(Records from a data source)
┌──
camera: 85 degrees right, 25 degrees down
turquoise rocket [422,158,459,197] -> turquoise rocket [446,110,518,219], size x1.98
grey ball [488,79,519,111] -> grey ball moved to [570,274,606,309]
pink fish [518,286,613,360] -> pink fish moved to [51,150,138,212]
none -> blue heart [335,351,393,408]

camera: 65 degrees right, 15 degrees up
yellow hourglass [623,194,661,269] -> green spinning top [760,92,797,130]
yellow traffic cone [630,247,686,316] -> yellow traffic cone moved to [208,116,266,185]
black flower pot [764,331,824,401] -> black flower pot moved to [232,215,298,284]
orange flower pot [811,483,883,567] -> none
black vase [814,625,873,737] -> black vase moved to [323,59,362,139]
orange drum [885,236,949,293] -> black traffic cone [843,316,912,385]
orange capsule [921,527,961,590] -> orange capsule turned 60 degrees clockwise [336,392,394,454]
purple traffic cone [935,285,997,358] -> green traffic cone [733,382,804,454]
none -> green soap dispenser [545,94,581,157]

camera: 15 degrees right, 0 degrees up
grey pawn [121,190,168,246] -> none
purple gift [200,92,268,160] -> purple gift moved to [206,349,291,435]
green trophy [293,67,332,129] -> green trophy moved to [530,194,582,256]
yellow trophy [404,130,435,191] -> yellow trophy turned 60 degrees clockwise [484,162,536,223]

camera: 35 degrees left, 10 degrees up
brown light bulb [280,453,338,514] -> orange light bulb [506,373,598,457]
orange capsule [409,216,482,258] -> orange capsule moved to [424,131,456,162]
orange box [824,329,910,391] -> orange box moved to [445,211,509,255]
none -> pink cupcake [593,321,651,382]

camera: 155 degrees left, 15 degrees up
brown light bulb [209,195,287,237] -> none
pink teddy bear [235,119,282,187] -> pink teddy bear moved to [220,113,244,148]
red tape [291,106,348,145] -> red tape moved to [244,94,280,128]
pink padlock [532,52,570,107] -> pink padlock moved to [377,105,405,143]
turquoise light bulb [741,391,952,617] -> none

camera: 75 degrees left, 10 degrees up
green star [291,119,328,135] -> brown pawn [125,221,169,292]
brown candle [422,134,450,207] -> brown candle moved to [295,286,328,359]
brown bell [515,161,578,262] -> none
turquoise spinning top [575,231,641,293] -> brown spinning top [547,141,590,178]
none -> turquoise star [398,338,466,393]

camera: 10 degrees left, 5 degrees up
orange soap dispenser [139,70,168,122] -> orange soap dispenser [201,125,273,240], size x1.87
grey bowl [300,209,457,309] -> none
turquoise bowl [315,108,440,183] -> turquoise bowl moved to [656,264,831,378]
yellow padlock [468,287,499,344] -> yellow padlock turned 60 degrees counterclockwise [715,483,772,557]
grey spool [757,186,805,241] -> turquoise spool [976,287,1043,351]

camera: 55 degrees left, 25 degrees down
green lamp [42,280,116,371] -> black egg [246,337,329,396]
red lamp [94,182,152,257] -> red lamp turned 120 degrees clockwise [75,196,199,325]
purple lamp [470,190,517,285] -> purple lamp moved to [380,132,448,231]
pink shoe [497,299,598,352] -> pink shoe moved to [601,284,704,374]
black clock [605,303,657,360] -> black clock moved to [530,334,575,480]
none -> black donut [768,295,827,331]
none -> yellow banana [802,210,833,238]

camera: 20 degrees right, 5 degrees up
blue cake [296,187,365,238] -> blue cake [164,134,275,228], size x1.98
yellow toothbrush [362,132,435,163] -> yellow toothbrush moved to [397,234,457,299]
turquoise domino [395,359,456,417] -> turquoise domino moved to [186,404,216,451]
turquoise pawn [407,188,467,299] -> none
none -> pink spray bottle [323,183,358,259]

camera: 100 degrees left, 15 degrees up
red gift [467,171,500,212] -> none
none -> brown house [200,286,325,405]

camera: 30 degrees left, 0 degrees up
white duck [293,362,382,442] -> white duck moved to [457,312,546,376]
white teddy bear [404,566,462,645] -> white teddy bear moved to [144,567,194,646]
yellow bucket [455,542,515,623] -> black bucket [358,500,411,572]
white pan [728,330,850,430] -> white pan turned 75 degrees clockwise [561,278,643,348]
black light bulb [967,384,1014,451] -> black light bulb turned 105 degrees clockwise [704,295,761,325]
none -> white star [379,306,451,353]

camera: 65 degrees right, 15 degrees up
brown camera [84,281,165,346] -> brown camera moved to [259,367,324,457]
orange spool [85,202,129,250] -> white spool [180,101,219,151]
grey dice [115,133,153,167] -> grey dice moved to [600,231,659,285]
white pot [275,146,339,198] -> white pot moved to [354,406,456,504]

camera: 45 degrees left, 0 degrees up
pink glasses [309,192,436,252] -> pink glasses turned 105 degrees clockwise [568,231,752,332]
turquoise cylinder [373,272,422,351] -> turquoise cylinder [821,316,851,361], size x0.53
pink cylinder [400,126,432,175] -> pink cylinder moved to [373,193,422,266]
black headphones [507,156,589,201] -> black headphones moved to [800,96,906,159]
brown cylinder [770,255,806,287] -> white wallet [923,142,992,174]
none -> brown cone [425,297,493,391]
└──
* Task: Each line above must be retyped exactly in the response.

* Your response:
camera: 85 degrees right, 25 degrees down
turquoise rocket [422,158,459,197] -> turquoise rocket [446,110,518,219], size x1.98
grey ball [488,79,519,111] -> grey ball moved to [570,274,606,309]
pink fish [518,286,613,360] -> pink fish moved to [51,150,138,212]
none -> blue heart [335,351,393,408]

camera: 65 degrees right, 15 degrees up
yellow hourglass [623,194,661,269] -> green spinning top [760,92,797,130]
yellow traffic cone [630,247,686,316] -> yellow traffic cone moved to [208,116,266,185]
black flower pot [764,331,824,401] -> black flower pot moved to [232,215,298,284]
orange flower pot [811,483,883,567] -> none
black vase [814,625,873,737] -> black vase moved to [323,59,362,139]
orange drum [885,236,949,293] -> black traffic cone [843,316,912,385]
orange capsule [921,527,961,590] -> orange capsule turned 60 degrees clockwise [336,392,394,454]
purple traffic cone [935,285,997,358] -> green traffic cone [733,382,804,454]
none -> green soap dispenser [545,94,581,157]

camera: 15 degrees right, 0 degrees up
grey pawn [121,190,168,246] -> none
purple gift [200,92,268,160] -> purple gift moved to [206,349,291,435]
green trophy [293,67,332,129] -> green trophy moved to [530,194,582,256]
yellow trophy [404,130,435,191] -> yellow trophy turned 60 degrees clockwise [484,162,536,223]

camera: 35 degrees left, 10 degrees up
brown light bulb [280,453,338,514] -> orange light bulb [506,373,598,457]
orange capsule [409,216,482,258] -> orange capsule moved to [424,131,456,162]
orange box [824,329,910,391] -> orange box moved to [445,211,509,255]
none -> pink cupcake [593,321,651,382]

camera: 155 degrees left, 15 degrees up
brown light bulb [209,195,287,237] -> none
pink teddy bear [235,119,282,187] -> pink teddy bear moved to [220,113,244,148]
red tape [291,106,348,145] -> red tape moved to [244,94,280,128]
pink padlock [532,52,570,107] -> pink padlock moved to [377,105,405,143]
turquoise light bulb [741,391,952,617] -> none

camera: 75 degrees left, 10 degrees up
green star [291,119,328,135] -> brown pawn [125,221,169,292]
brown candle [422,134,450,207] -> brown candle moved to [295,286,328,359]
brown bell [515,161,578,262] -> none
turquoise spinning top [575,231,641,293] -> brown spinning top [547,141,590,178]
none -> turquoise star [398,338,466,393]

camera: 10 degrees left, 5 degrees up
orange soap dispenser [139,70,168,122] -> orange soap dispenser [201,125,273,240], size x1.87
grey bowl [300,209,457,309] -> none
turquoise bowl [315,108,440,183] -> turquoise bowl moved to [656,264,831,378]
yellow padlock [468,287,499,344] -> yellow padlock turned 60 degrees counterclockwise [715,483,772,557]
grey spool [757,186,805,241] -> turquoise spool [976,287,1043,351]

camera: 55 degrees left, 25 degrees down
green lamp [42,280,116,371] -> black egg [246,337,329,396]
red lamp [94,182,152,257] -> red lamp turned 120 degrees clockwise [75,196,199,325]
purple lamp [470,190,517,285] -> purple lamp moved to [380,132,448,231]
pink shoe [497,299,598,352] -> pink shoe moved to [601,284,704,374]
black clock [605,303,657,360] -> black clock moved to [530,334,575,480]
none -> black donut [768,295,827,331]
none -> yellow banana [802,210,833,238]

camera: 20 degrees right, 5 degrees up
blue cake [296,187,365,238] -> blue cake [164,134,275,228], size x1.98
yellow toothbrush [362,132,435,163] -> yellow toothbrush moved to [397,234,457,299]
turquoise domino [395,359,456,417] -> turquoise domino moved to [186,404,216,451]
turquoise pawn [407,188,467,299] -> none
none -> pink spray bottle [323,183,358,259]

camera: 100 degrees left, 15 degrees up
red gift [467,171,500,212] -> none
none -> brown house [200,286,325,405]

camera: 30 degrees left, 0 degrees up
white duck [293,362,382,442] -> white duck moved to [457,312,546,376]
white teddy bear [404,566,462,645] -> white teddy bear moved to [144,567,194,646]
yellow bucket [455,542,515,623] -> black bucket [358,500,411,572]
white pan [728,330,850,430] -> white pan turned 75 degrees clockwise [561,278,643,348]
black light bulb [967,384,1014,451] -> black light bulb turned 105 degrees clockwise [704,295,761,325]
none -> white star [379,306,451,353]

camera: 65 degrees right, 15 degrees up
brown camera [84,281,165,346] -> brown camera moved to [259,367,324,457]
orange spool [85,202,129,250] -> white spool [180,101,219,151]
grey dice [115,133,153,167] -> grey dice moved to [600,231,659,285]
white pot [275,146,339,198] -> white pot moved to [354,406,456,504]

camera: 45 degrees left, 0 degrees up
pink glasses [309,192,436,252] -> pink glasses turned 105 degrees clockwise [568,231,752,332]
turquoise cylinder [373,272,422,351] -> turquoise cylinder [821,316,851,361], size x0.53
pink cylinder [400,126,432,175] -> pink cylinder moved to [373,193,422,266]
black headphones [507,156,589,201] -> black headphones moved to [800,96,906,159]
brown cylinder [770,255,806,287] -> white wallet [923,142,992,174]
none -> brown cone [425,297,493,391]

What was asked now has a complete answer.